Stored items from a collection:

- - -

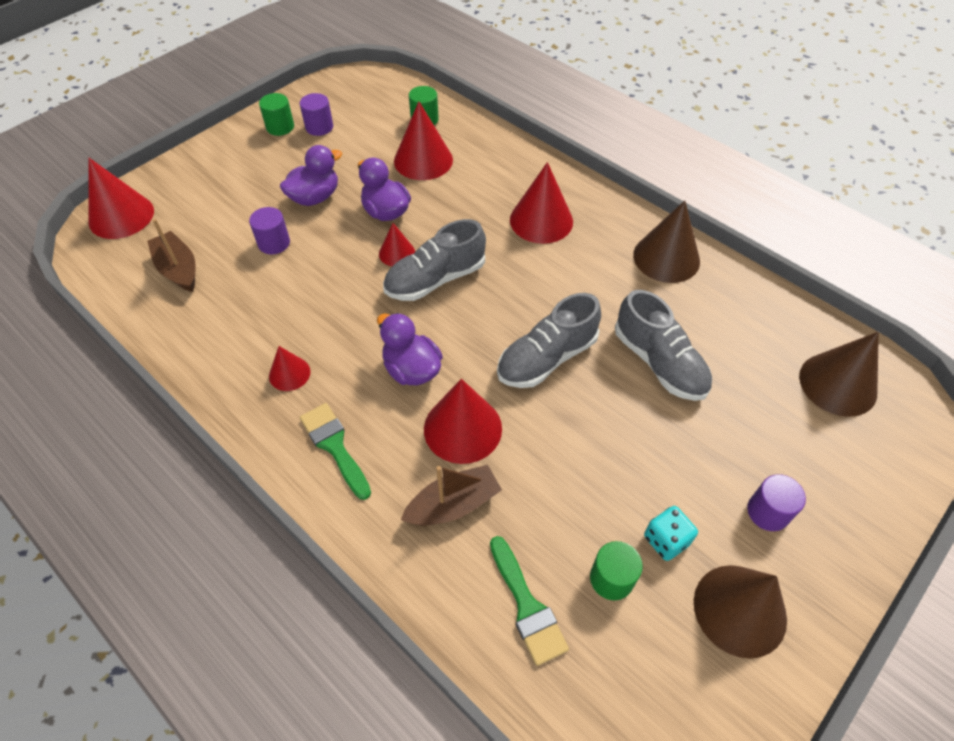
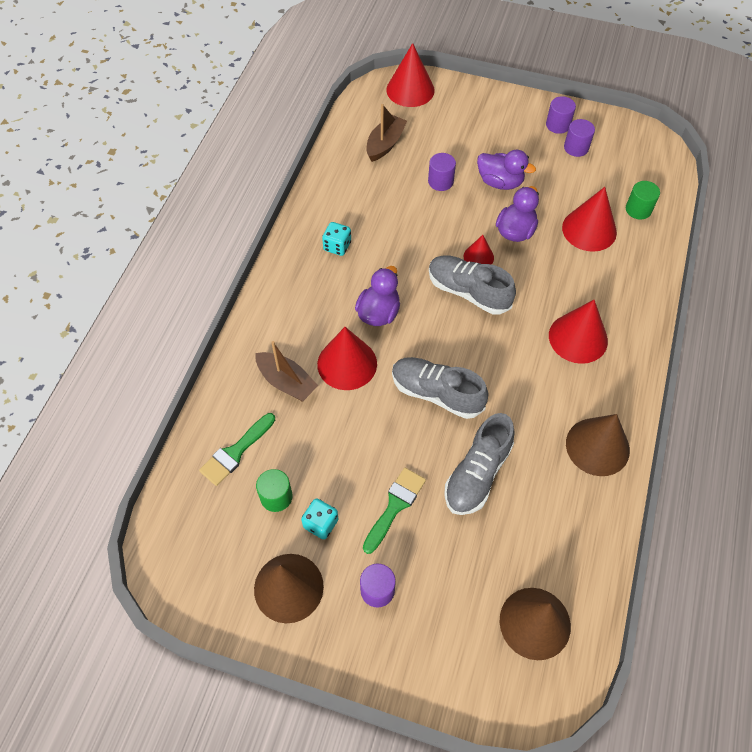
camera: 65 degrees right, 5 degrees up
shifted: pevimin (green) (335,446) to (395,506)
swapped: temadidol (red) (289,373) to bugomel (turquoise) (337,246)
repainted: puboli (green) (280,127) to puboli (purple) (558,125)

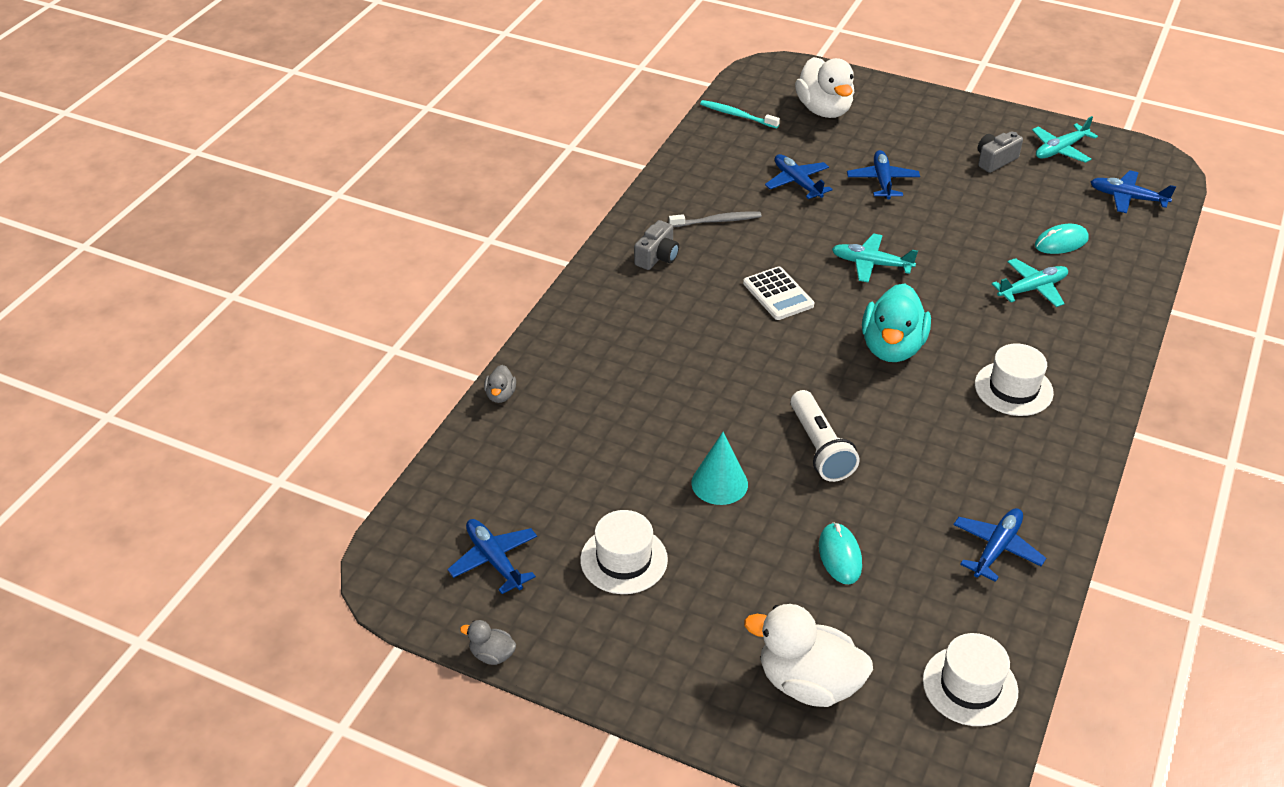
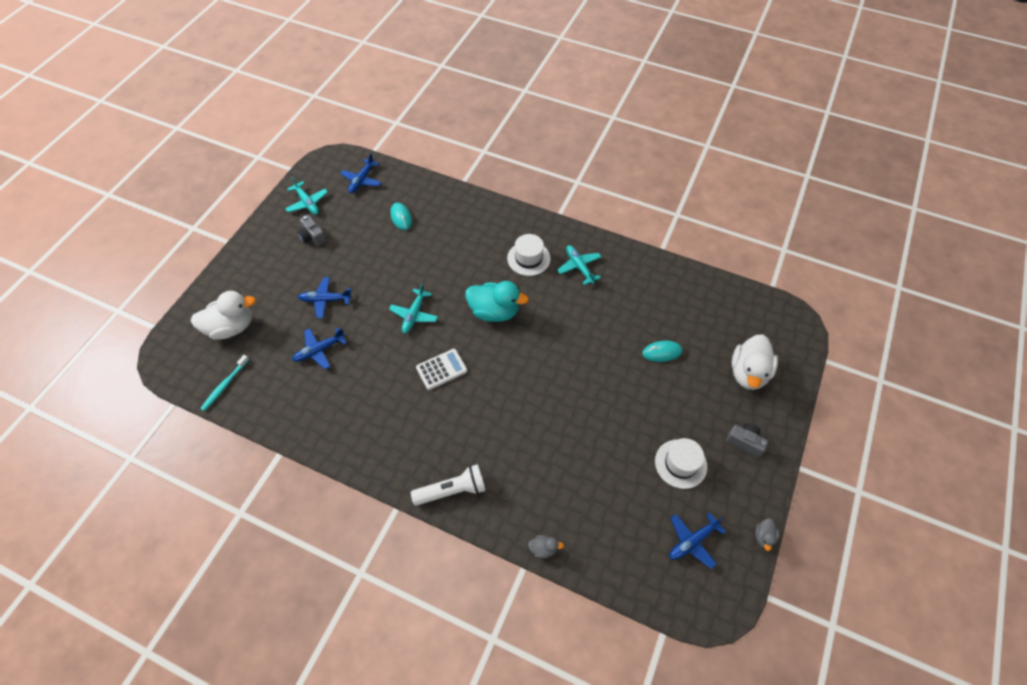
camera: 90 degrees left, 15 degrees up
gone: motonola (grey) (717,221); temadidol (turquoise) (719,483); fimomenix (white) (970,686); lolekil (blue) (996,548)
shifted: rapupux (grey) (657,257) to (744,442); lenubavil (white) (819,447) to (452,490); lolekil (turquoise) (1032,289) to (579,267)

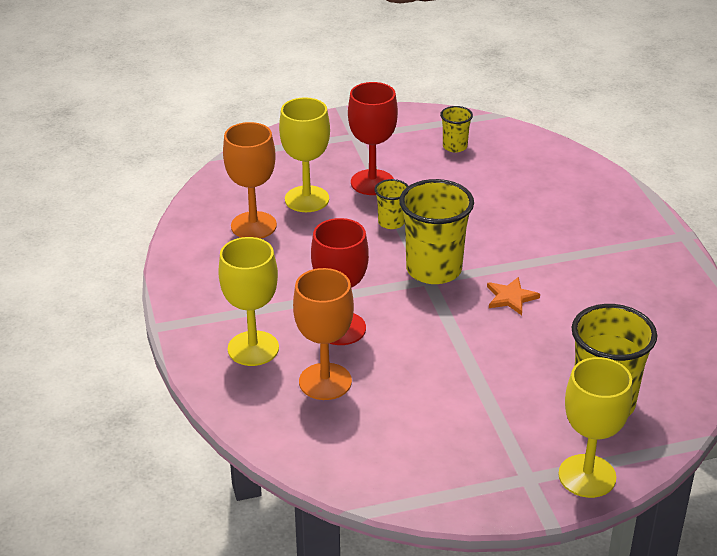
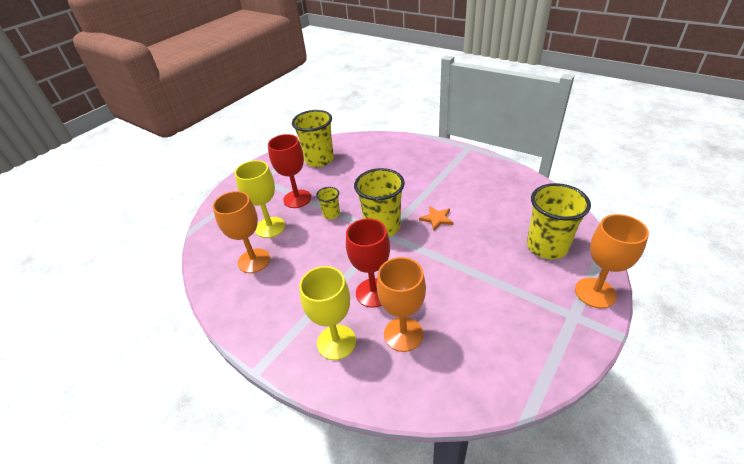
camera: 35 degrees left, 5 degrees up
repainted: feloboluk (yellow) (587,476) to feloboluk (orange) (595,293)
scaled: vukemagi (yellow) (455,146) = (319,160) x1.99

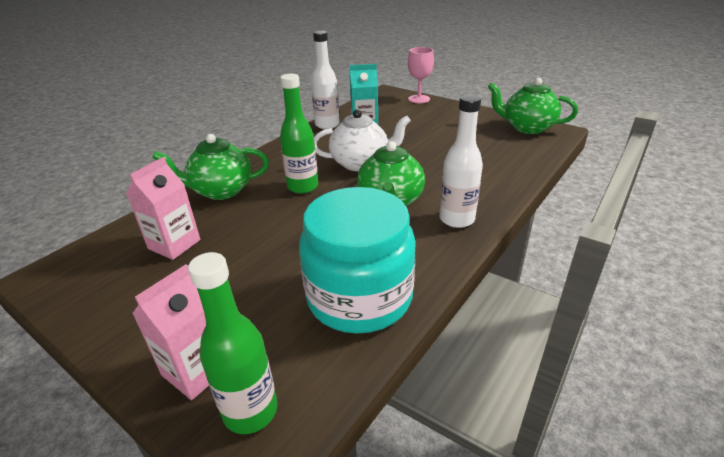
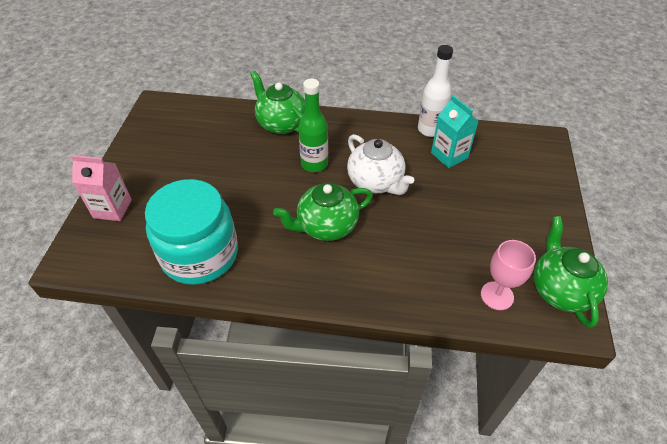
camera: 60 degrees right, 15 degrees up
gone: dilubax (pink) (174,244); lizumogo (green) (250,411); lizumogo (white) (456,219)
shifted: feloboluk (pink) (419,99) to (497,295)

- - -

§ **About this exercise**:
Return every entry word for word, leaving the pictures out.

§ **Your solution**:
camera: 65 degrees right, 5 degrees up
shifted: pevimin (green) (335,446) to (395,506)
swapped: temadidol (red) (289,373) to bugomel (turquoise) (337,246)
repainted: puboli (green) (280,127) to puboli (purple) (558,125)

camera: 90 degrees left, 15 degrees up
gone: motonola (grey) (717,221); temadidol (turquoise) (719,483); fimomenix (white) (970,686); lolekil (blue) (996,548)
shifted: rapupux (grey) (657,257) to (744,442); lenubavil (white) (819,447) to (452,490); lolekil (turquoise) (1032,289) to (579,267)

camera: 35 degrees left, 5 degrees up
repainted: feloboluk (yellow) (587,476) to feloboluk (orange) (595,293)
scaled: vukemagi (yellow) (455,146) = (319,160) x1.99

camera: 60 degrees right, 15 degrees up
gone: dilubax (pink) (174,244); lizumogo (green) (250,411); lizumogo (white) (456,219)
shifted: feloboluk (pink) (419,99) to (497,295)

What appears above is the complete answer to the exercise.